----- THE DATA -----

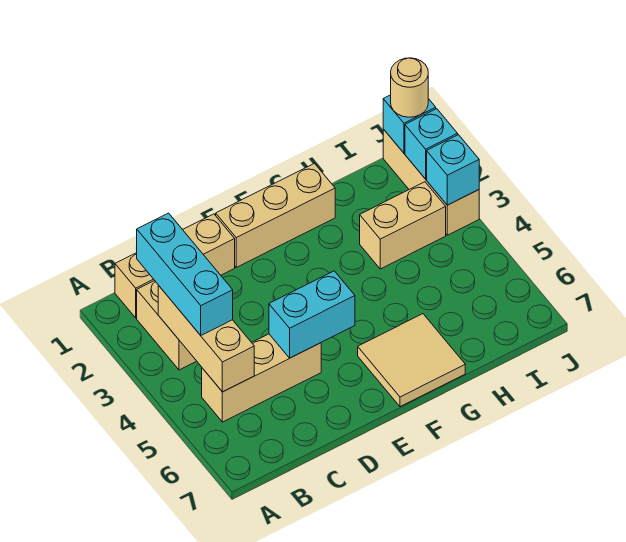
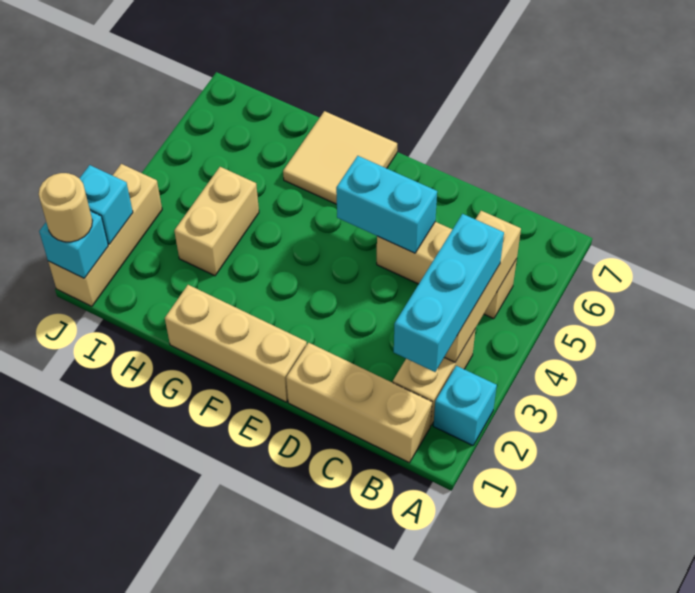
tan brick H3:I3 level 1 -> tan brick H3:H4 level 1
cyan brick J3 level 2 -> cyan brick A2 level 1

-----
----- THE DATA -----

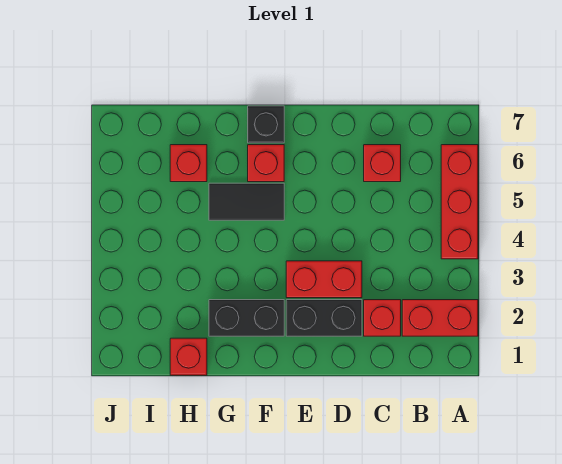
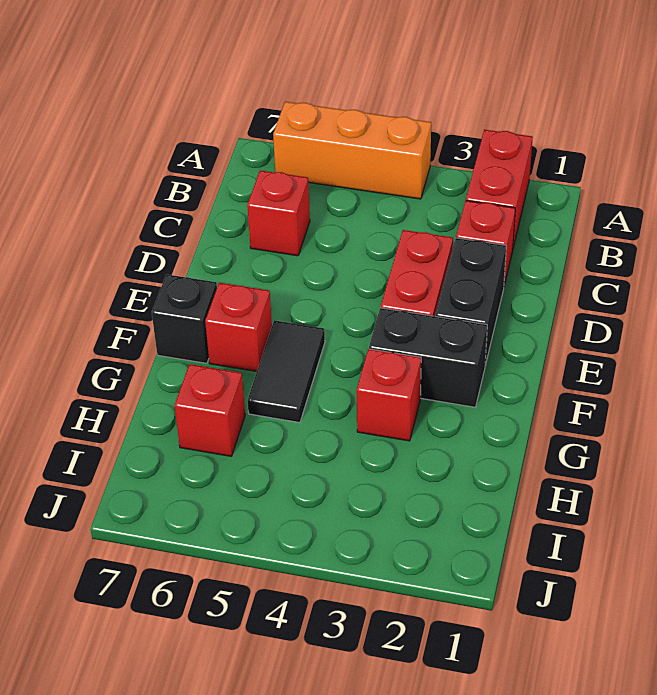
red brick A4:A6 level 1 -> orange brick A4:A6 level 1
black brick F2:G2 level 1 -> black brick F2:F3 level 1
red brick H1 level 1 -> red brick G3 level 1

-----

- AIM OF THE TASK
Among the entries above, the line containing "red brick A4:A6", the line containing "red brick H1 level 1 -> red brick G3 level 1", and all lines between them are to be restated word for word; nothing else belongs in the reply.

- RESPONSE BELOW
red brick A4:A6 level 1 -> orange brick A4:A6 level 1
black brick F2:G2 level 1 -> black brick F2:F3 level 1
red brick H1 level 1 -> red brick G3 level 1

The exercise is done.